### Instructions for the task
Copy only the lines from the one containing "none -> white vase [739,316,818,463]" through the final line of the records below, exactly as written, with no pictures.

::: The input :::

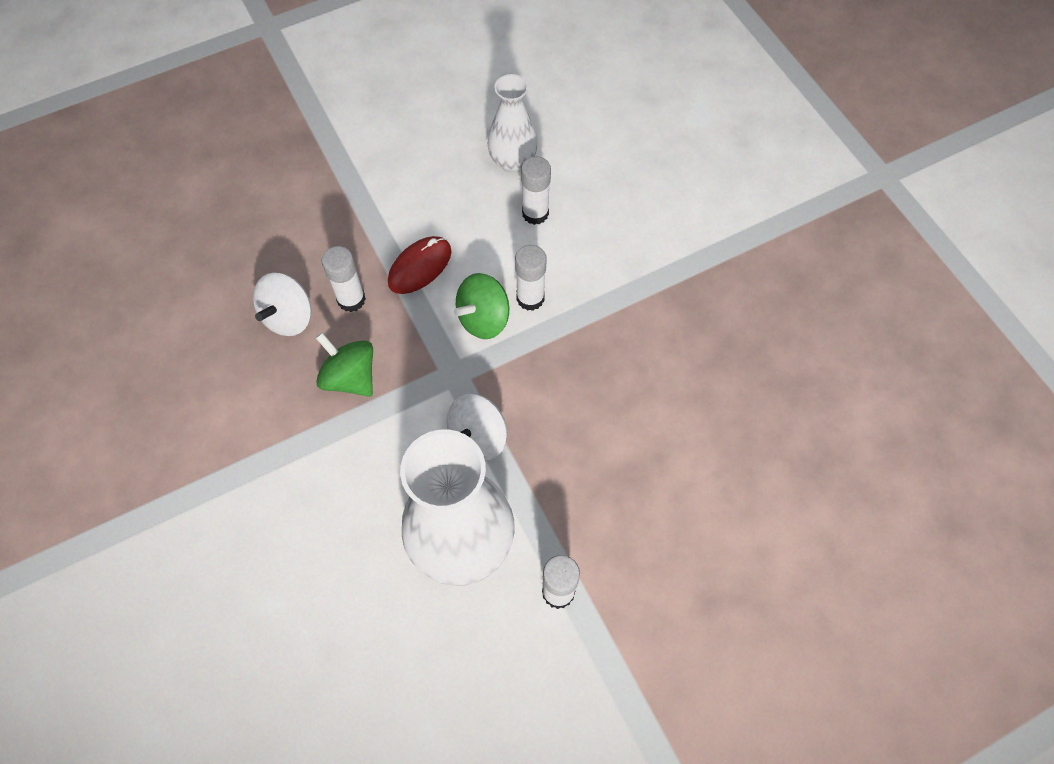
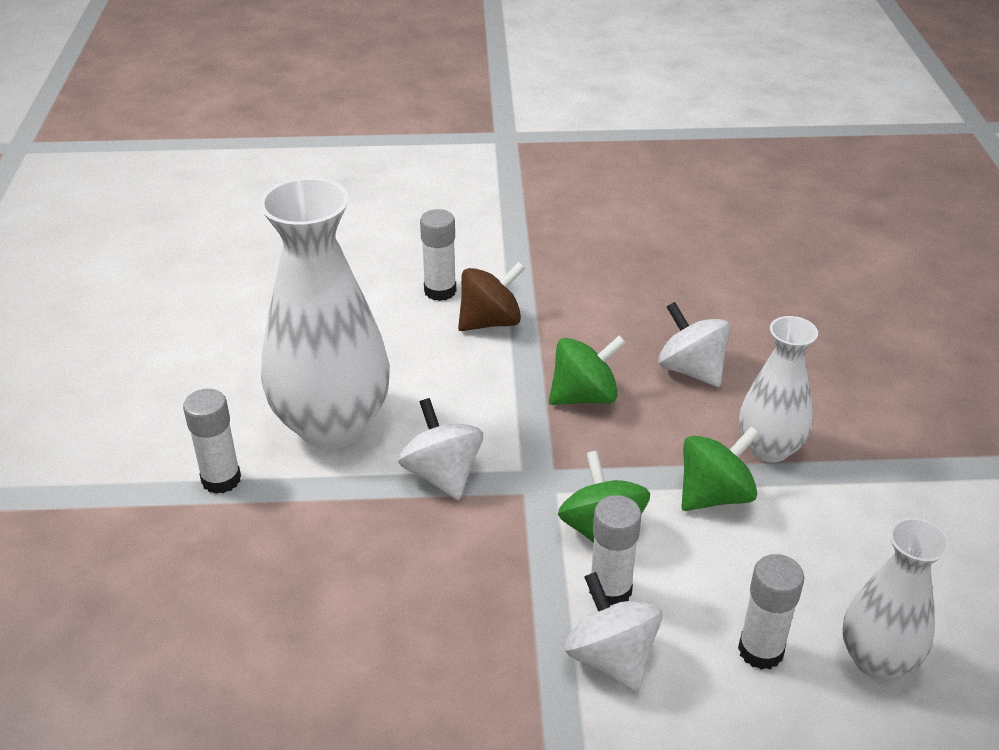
camera: 115 degrees right, 25 degrees down
white glue stick [321,246,366,312] -> white glue stick moved to [420,209,456,301]
red mouse [388,236,452,294] -> green spinning top [682,426,760,511]
none -> brown spinning top [458,262,525,331]
none -> white spinning top [564,572,662,692]
none -> white vase [739,316,818,463]

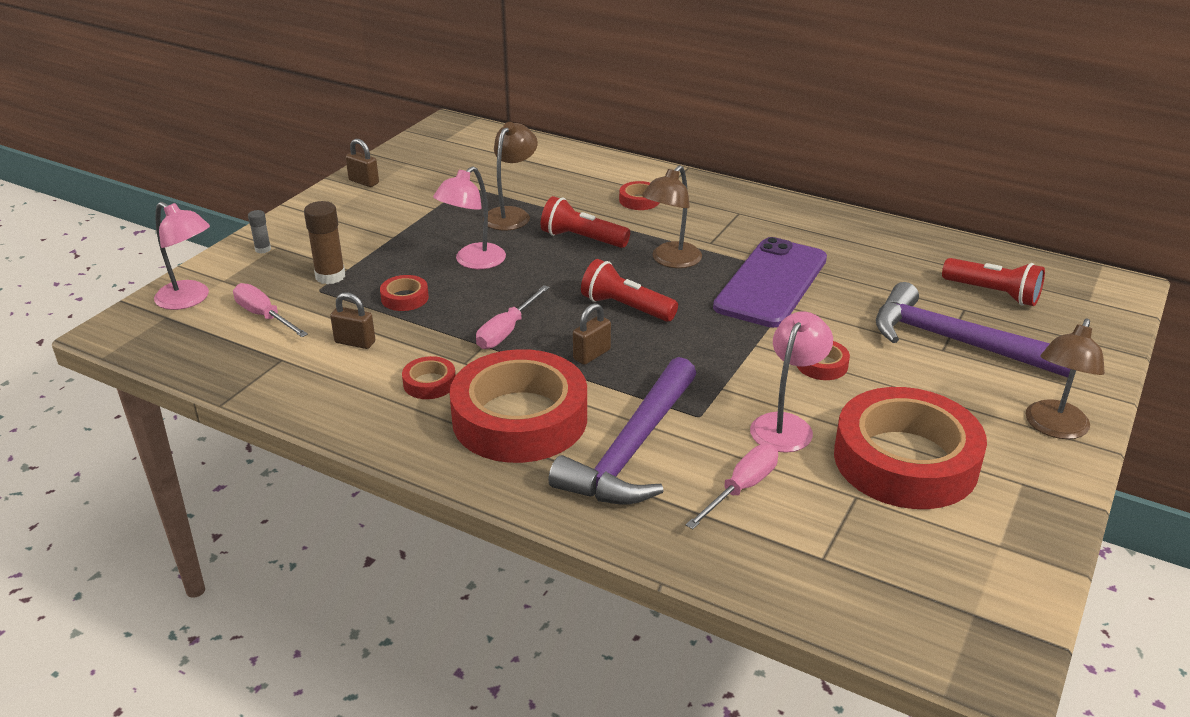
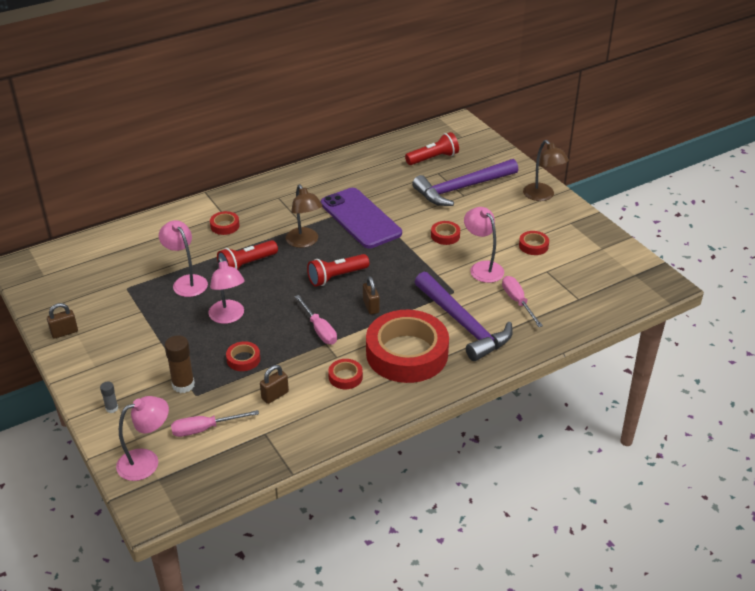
camera: 60 degrees left, 5 degrees up
brown lamp [488,122,538,230] -> pink lamp [159,220,208,297]
red tape [834,387,987,509] -> red tape [519,231,549,255], size x0.40

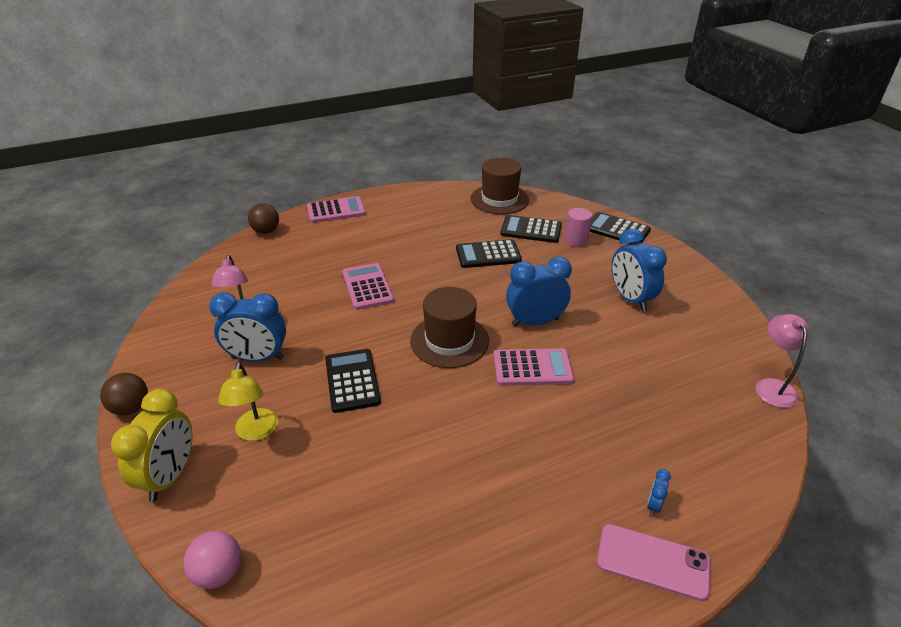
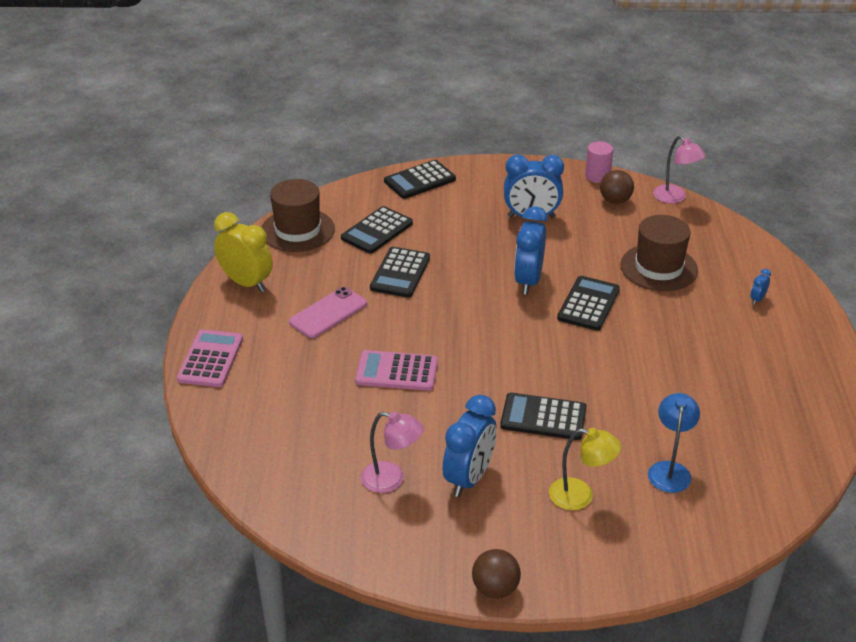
camera: 65 degrees left, 0 degrees up
yellow clock [111,389,193,502] -> yellow clock moved to [214,212,273,292]
pink ball [184,531,241,589] -> none
brown ball [248,203,279,234] -> brown ball moved to [600,170,634,204]
brown hat [410,287,489,368] -> brown hat moved to [620,215,698,291]
pink calculator [493,348,574,386] -> black calculator [557,276,620,331]
pink cylinder [564,208,592,247] -> pink cylinder moved to [585,141,613,183]
pink phone [597,524,711,601] -> pink phone moved to [289,287,367,338]
blue clock [647,469,671,516] -> blue clock turned 75 degrees clockwise [751,269,771,305]
pink lamp [756,314,809,408] -> pink lamp turned 150 degrees counterclockwise [653,136,706,203]
none -> blue lamp [648,393,700,493]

:::

### Response for this exercise
none -> white vase [739,316,818,463]

camera: 60 degrees left, 5 degrees up
brown lamp [488,122,538,230] -> pink lamp [159,220,208,297]
red tape [834,387,987,509] -> red tape [519,231,549,255], size x0.40

camera: 65 degrees left, 0 degrees up
yellow clock [111,389,193,502] -> yellow clock moved to [214,212,273,292]
pink ball [184,531,241,589] -> none
brown ball [248,203,279,234] -> brown ball moved to [600,170,634,204]
brown hat [410,287,489,368] -> brown hat moved to [620,215,698,291]
pink calculator [493,348,574,386] -> black calculator [557,276,620,331]
pink cylinder [564,208,592,247] -> pink cylinder moved to [585,141,613,183]
pink phone [597,524,711,601] -> pink phone moved to [289,287,367,338]
blue clock [647,469,671,516] -> blue clock turned 75 degrees clockwise [751,269,771,305]
pink lamp [756,314,809,408] -> pink lamp turned 150 degrees counterclockwise [653,136,706,203]
none -> blue lamp [648,393,700,493]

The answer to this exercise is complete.